EXERCISE REQUIREMENTS → Below are the entries. Transcribe exactly the lines from the one with "(263, 359) = (342, 122): red" through the one with "(543, 116) = (633, 305): green", ends included, and leave out all others.

AVAILABLE RECORDS →
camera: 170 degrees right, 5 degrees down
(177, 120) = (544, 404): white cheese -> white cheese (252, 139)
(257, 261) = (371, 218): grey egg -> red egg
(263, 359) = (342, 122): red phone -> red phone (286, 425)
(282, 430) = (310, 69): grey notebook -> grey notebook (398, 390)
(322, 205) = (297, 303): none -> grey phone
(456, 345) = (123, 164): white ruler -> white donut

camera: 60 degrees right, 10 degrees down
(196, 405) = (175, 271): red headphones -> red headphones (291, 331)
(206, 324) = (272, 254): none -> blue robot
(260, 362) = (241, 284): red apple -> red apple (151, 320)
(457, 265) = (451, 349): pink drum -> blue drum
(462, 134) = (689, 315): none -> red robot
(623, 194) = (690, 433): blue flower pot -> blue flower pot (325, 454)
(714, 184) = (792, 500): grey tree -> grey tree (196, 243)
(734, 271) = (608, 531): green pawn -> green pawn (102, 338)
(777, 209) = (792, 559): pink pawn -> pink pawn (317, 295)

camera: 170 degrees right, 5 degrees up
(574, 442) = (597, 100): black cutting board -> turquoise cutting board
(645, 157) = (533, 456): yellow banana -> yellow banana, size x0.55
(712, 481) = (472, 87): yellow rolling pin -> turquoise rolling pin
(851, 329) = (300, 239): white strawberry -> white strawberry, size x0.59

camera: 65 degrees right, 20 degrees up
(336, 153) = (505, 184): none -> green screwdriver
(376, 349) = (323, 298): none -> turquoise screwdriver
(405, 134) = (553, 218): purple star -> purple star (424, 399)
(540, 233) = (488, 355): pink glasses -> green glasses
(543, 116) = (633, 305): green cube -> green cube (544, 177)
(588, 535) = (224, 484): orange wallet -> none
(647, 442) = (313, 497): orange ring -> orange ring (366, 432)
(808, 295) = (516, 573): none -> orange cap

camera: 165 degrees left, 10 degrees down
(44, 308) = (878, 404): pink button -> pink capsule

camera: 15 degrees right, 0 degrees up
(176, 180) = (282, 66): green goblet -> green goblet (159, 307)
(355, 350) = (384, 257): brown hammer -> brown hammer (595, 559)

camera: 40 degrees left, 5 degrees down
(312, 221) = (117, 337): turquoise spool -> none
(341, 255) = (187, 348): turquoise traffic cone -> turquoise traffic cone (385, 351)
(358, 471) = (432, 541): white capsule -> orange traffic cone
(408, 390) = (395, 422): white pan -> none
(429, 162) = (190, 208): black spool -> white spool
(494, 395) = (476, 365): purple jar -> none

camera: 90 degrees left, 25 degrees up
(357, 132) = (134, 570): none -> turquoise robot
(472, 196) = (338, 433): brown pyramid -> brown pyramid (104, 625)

YOUR RESPONSE →
(263, 359) = (342, 122): red phone -> red phone (286, 425)
(282, 430) = (310, 69): grey notebook -> grey notebook (398, 390)
(322, 205) = (297, 303): none -> grey phone
(456, 345) = (123, 164): white ruler -> white donut

camera: 60 degrees right, 10 degrees down
(196, 405) = (175, 271): red headphones -> red headphones (291, 331)
(206, 324) = (272, 254): none -> blue robot
(260, 362) = (241, 284): red apple -> red apple (151, 320)
(457, 265) = (451, 349): pink drum -> blue drum
(462, 134) = (689, 315): none -> red robot
(623, 194) = (690, 433): blue flower pot -> blue flower pot (325, 454)
(714, 184) = (792, 500): grey tree -> grey tree (196, 243)
(734, 271) = (608, 531): green pawn -> green pawn (102, 338)
(777, 209) = (792, 559): pink pawn -> pink pawn (317, 295)

camera: 170 degrees right, 5 degrees up
(574, 442) = (597, 100): black cutting board -> turquoise cutting board
(645, 157) = (533, 456): yellow banana -> yellow banana, size x0.55
(712, 481) = (472, 87): yellow rolling pin -> turquoise rolling pin
(851, 329) = (300, 239): white strawberry -> white strawberry, size x0.59

camera: 65 degrees right, 20 degrees up
(336, 153) = (505, 184): none -> green screwdriver
(376, 349) = (323, 298): none -> turquoise screwdriver
(405, 134) = (553, 218): purple star -> purple star (424, 399)
(540, 233) = (488, 355): pink glasses -> green glasses
(543, 116) = (633, 305): green cube -> green cube (544, 177)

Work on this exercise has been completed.